Problem details:
Beginning with the line containing "white brick A4:A7" and ending with the last line of the records, set down every line exactly.

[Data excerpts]
◆ ◆ ◆ ◆
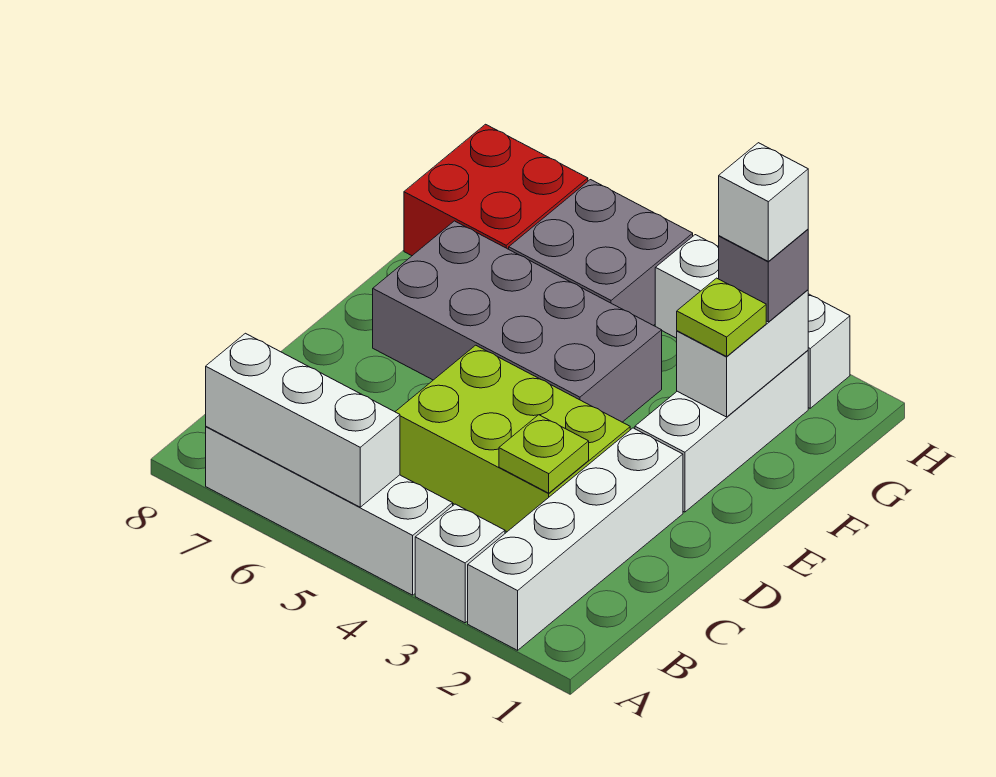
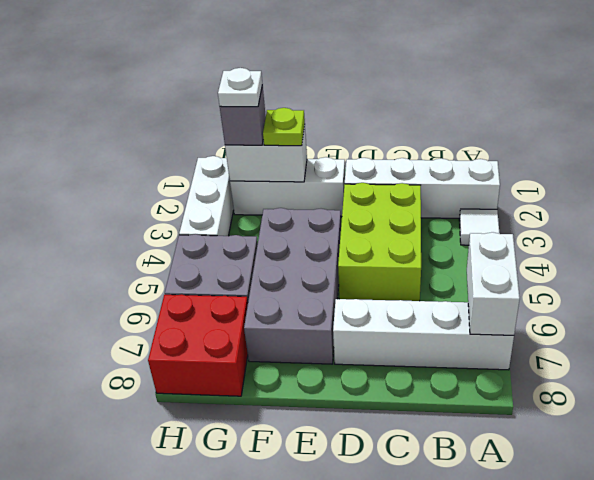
white brick A3 level 1 -> white tile A3 level 1
white brick A4:A7 level 1 -> white brick A7:D7 level 1
white brick A5:A7 level 2 -> white brick A6:A7 level 2
lime plate C3 level 2 -> none
white brick G2 level 4 -> white plate G2 level 4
◆ ◆ ◆ ◆
Answer to the exercise:
white brick A4:A7 level 1 -> white brick A7:D7 level 1
white brick A5:A7 level 2 -> white brick A6:A7 level 2
lime plate C3 level 2 -> none
white brick G2 level 4 -> white plate G2 level 4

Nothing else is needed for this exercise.